» AIM OF THE EXERCISE: Your output should be the lines below from the one holding "camera: 30 degrees left, 10 degrees down" through the one holding "(422, 472) = (588, 368): white", transcribed exactly, with no pictures.

» DATA FOR PROCESSING:

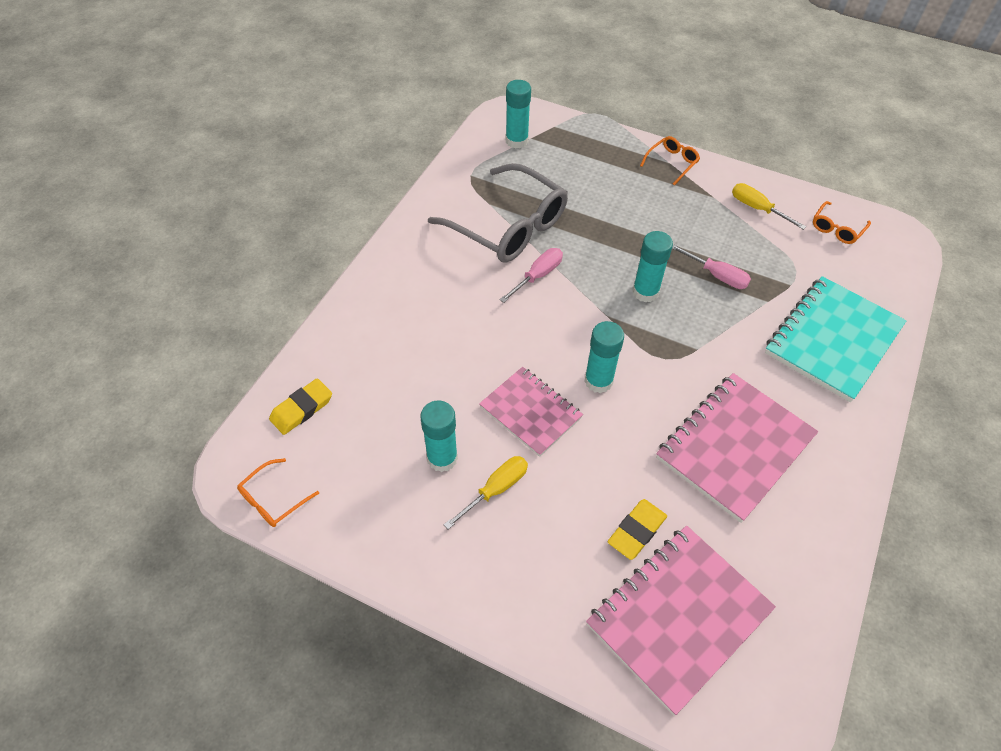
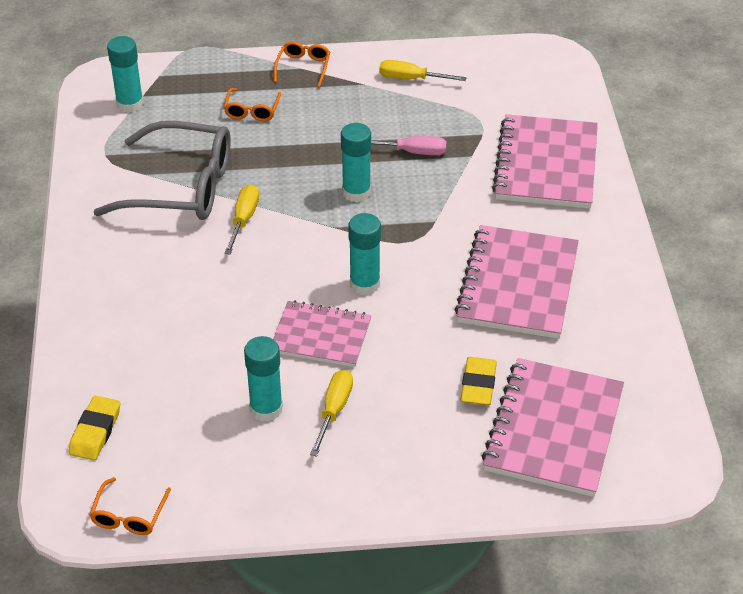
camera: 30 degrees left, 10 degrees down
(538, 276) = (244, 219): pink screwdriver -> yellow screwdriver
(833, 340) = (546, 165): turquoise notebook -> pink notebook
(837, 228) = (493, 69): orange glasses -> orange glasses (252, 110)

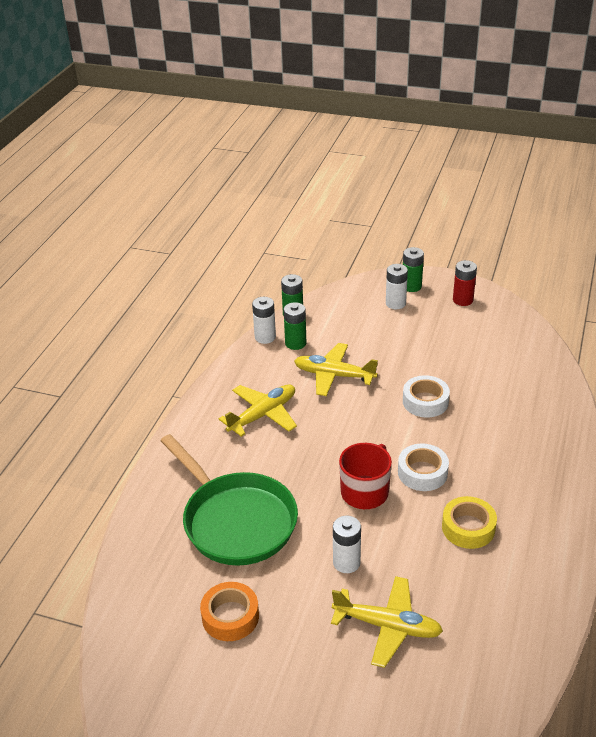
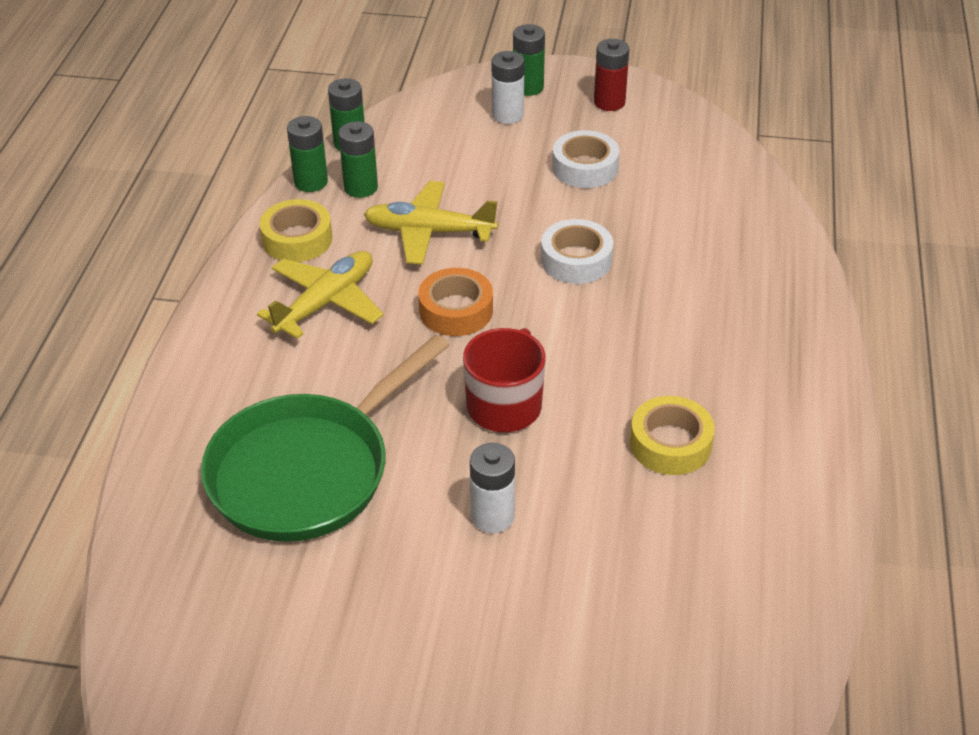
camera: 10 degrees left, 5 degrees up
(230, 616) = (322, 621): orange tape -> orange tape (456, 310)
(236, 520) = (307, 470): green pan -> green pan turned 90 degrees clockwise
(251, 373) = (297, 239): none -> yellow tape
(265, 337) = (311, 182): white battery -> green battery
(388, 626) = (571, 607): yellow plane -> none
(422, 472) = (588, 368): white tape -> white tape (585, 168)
* * *
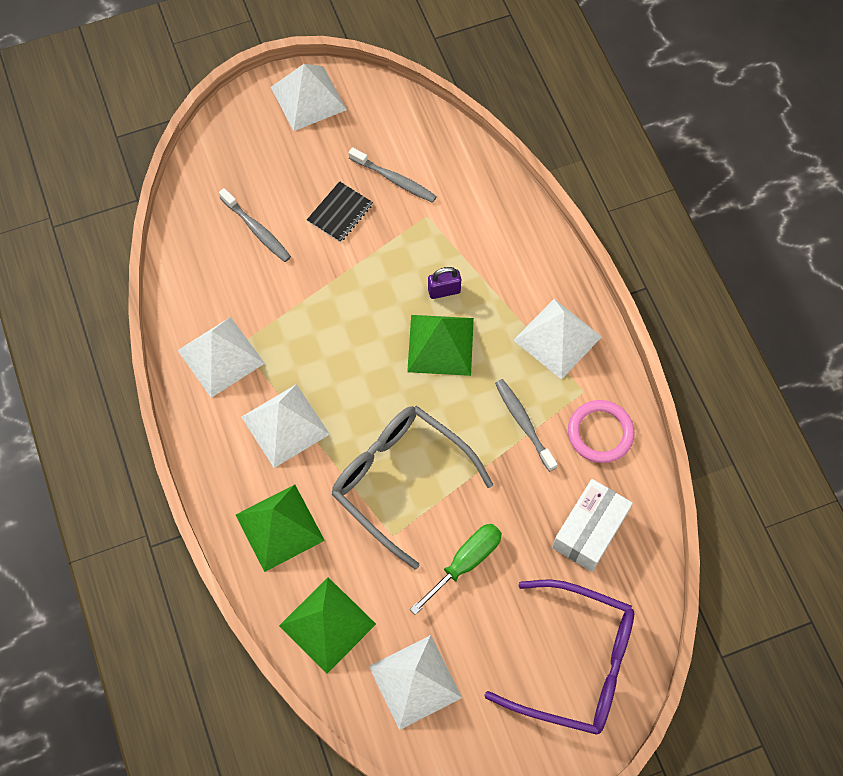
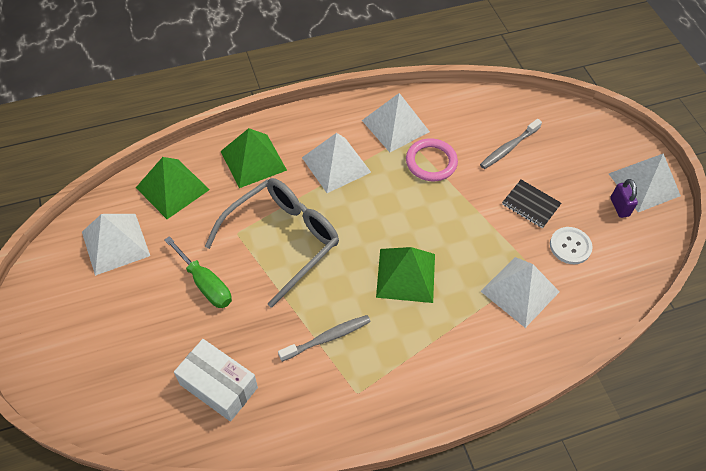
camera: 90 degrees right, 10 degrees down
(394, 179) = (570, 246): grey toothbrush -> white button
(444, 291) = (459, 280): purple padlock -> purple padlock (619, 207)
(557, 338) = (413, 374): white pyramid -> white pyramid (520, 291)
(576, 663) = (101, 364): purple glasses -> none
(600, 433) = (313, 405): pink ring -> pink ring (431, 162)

» RESULT:
camera: 30 degrees left, 10 degrees down
(538, 276) = (244, 219): pink screwdriver -> yellow screwdriver
(833, 340) = (546, 165): turquoise notebook -> pink notebook
(837, 228) = (493, 69): orange glasses -> orange glasses (252, 110)

camera: 10 degrees left, 5 degrees up
(230, 616) = (322, 621): orange tape -> orange tape (456, 310)
(236, 520) = (307, 470): green pan -> green pan turned 90 degrees clockwise
(251, 373) = (297, 239): none -> yellow tape
(265, 337) = (311, 182): white battery -> green battery
(388, 626) = (571, 607): yellow plane -> none
(422, 472) = (588, 368): white tape -> white tape (585, 168)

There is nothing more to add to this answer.